**EXERCISE**.
Search the entries below for the string "zener" and copy the lines that hold it.

(Before-and-after change data)
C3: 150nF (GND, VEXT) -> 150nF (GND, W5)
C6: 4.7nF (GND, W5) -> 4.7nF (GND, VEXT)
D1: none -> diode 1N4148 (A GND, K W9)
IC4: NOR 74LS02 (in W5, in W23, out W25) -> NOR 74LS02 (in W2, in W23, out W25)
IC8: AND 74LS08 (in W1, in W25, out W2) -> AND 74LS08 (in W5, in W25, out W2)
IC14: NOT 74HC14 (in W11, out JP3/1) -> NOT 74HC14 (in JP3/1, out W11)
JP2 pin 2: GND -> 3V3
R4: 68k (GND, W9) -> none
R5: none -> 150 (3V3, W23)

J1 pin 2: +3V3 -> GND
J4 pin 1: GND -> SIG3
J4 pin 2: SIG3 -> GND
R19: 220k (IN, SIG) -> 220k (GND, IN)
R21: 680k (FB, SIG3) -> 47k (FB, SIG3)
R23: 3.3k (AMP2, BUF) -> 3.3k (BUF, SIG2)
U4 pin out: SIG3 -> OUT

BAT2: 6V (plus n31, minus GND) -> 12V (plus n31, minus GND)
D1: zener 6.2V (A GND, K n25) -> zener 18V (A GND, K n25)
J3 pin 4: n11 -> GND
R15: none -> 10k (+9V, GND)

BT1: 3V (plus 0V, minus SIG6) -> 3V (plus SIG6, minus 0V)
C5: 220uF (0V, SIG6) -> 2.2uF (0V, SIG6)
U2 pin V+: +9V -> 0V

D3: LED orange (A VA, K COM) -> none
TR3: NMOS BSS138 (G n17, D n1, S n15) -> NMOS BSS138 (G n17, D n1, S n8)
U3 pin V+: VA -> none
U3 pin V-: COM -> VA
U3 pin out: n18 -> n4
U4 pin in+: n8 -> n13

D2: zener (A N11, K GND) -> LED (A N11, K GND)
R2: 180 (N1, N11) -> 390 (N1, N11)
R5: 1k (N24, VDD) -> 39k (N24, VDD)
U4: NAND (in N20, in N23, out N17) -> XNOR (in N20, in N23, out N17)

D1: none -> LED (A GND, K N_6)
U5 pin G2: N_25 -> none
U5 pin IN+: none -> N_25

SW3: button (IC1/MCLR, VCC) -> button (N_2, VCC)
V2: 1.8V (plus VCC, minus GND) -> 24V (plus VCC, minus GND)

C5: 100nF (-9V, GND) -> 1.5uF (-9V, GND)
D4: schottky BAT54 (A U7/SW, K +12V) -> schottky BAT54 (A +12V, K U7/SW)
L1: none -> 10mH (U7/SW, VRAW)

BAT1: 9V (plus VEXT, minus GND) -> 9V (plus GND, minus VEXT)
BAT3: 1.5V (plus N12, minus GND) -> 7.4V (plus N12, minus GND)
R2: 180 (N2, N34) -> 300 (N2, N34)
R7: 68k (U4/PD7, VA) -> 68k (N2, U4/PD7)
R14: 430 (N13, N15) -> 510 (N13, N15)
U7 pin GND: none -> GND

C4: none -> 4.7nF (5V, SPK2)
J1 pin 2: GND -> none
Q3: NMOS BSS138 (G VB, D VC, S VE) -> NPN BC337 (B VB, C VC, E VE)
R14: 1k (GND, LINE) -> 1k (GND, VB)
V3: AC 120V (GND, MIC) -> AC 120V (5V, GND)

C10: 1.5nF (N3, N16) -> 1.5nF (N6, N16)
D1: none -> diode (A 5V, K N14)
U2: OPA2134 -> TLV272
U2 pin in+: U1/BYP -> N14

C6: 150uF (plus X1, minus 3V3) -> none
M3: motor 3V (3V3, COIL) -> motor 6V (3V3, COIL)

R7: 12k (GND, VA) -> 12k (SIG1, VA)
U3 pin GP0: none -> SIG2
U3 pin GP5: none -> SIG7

**ANSWER TO THIS PROBLEM**.
D1: zener 6.2V (A GND, K n25) -> zener 18V (A GND, K n25)
D2: zener (A N11, K GND) -> LED (A N11, K GND)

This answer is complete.